| Problem to work on |
Collect from the data below each line with "adipose".

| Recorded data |
╭──

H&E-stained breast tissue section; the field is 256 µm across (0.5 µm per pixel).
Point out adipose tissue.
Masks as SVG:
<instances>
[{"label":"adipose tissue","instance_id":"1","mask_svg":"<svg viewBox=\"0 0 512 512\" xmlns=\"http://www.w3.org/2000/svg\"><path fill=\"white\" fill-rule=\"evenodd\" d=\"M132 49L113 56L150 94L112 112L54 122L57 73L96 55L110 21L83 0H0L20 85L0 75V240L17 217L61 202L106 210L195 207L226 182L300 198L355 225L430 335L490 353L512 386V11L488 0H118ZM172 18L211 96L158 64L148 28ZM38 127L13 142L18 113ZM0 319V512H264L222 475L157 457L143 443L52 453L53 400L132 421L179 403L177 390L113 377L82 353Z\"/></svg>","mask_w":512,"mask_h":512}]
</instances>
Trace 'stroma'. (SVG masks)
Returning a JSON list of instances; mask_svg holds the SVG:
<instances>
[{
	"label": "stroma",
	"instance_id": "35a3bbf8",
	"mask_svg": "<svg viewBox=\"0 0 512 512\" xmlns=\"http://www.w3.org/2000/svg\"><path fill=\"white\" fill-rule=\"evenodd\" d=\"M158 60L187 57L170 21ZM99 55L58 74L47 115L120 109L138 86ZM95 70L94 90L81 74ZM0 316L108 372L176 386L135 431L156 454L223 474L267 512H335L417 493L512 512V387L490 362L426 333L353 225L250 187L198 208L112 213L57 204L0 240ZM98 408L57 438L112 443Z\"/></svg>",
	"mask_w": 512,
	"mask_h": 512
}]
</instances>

╰──

| Solution below |
Point out adipose tissue.
[{"label":"adipose tissue","instance_id":"1","mask_svg":"<svg viewBox=\"0 0 512 512\" xmlns=\"http://www.w3.org/2000/svg\"><path fill=\"white\" fill-rule=\"evenodd\" d=\"M132 49L113 56L150 94L112 112L54 122L57 73L96 55L110 21L83 0H0L20 85L0 75V240L17 217L61 202L106 210L195 207L226 182L300 198L355 225L430 335L490 353L512 386V11L488 0H118ZM172 18L211 96L158 64L148 28ZM38 127L13 142L18 113ZM0 319V512H264L222 475L157 457L143 443L52 453L53 400L132 421L179 403L177 390L113 377L82 353Z\"/></svg>","mask_w":512,"mask_h":512}]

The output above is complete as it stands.